--- SUPPLIED MATERIAL Enclosed Below ---

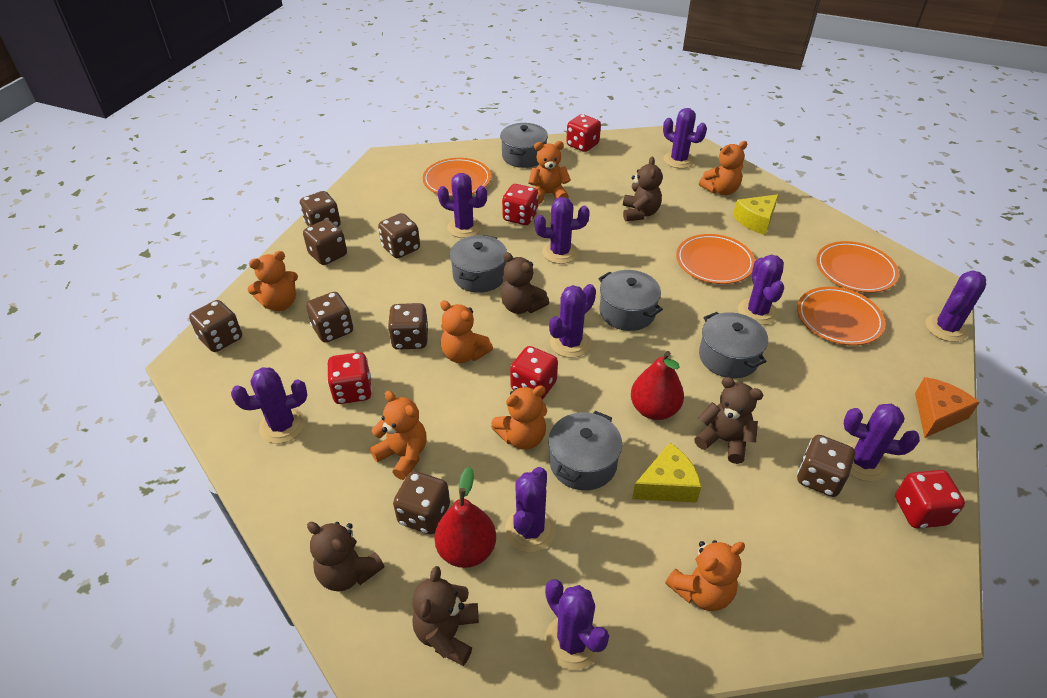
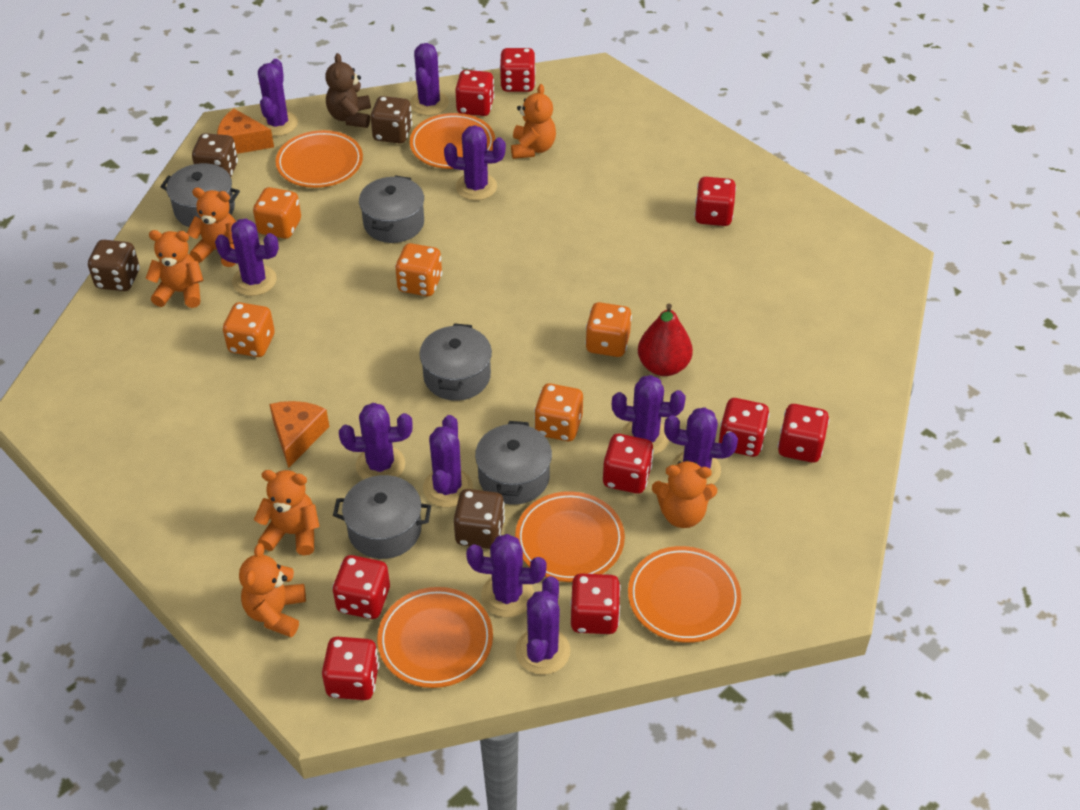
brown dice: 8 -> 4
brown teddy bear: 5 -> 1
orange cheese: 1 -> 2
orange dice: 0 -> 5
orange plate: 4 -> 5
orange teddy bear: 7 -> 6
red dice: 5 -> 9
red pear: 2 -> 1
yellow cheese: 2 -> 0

--- End of Enclosed SUPPLIED MATERIAL ---
--- SUPPLIED MATERIAL Enclosed Below ---

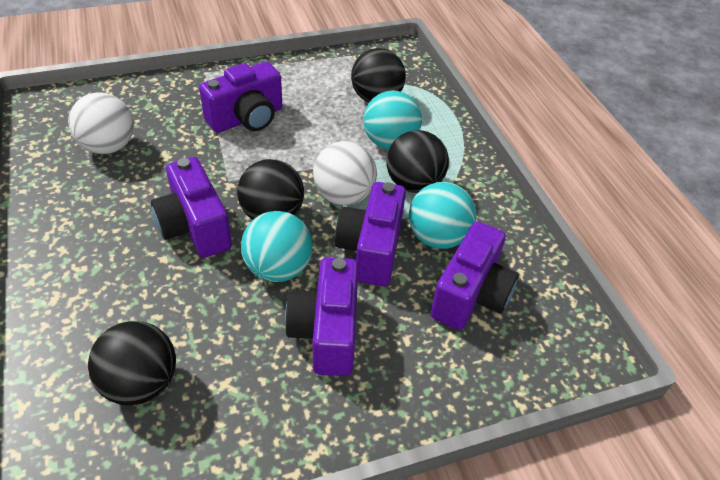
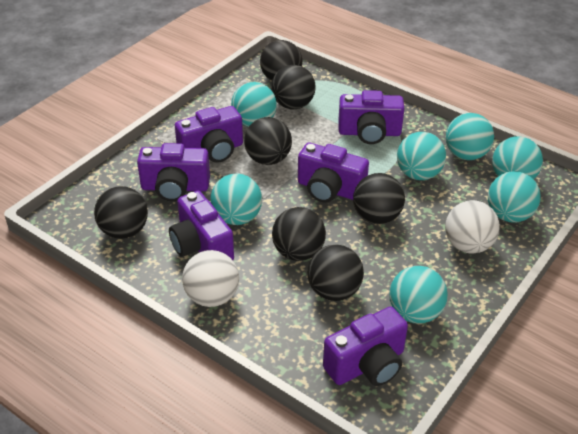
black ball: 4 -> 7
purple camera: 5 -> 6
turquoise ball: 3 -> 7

--- End of Enclosed SUPPLIED MATERIAL ---
--- SUPPLIED MATERIAL Enclosed Below ---

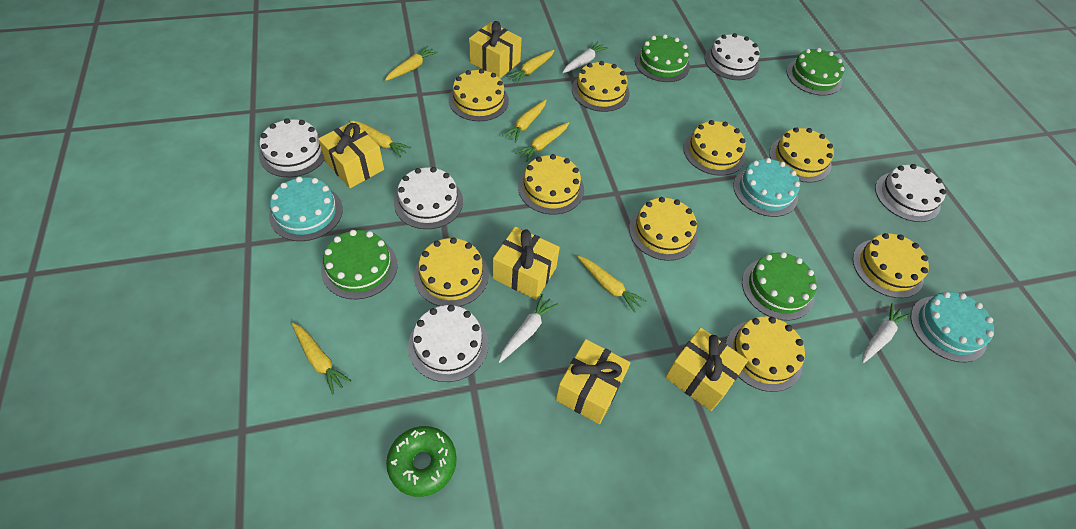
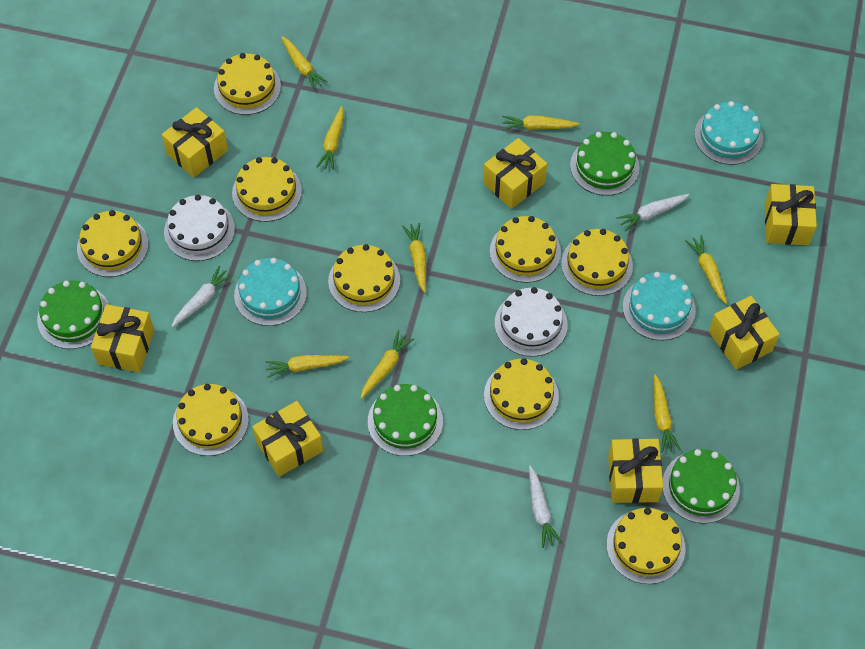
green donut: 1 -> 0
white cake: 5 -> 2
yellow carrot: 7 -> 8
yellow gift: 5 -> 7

--- End of Enclosed SUPPLIED MATERIAL ---

WHAT IS EXPECTED.
Once you find the line with "black ball: 4 -> 7" in the entries above, output it and each line after it up to and including the line with "turquoise ball: 3 -> 7", and nothing else.

TASK RESULT.
black ball: 4 -> 7
purple camera: 5 -> 6
turquoise ball: 3 -> 7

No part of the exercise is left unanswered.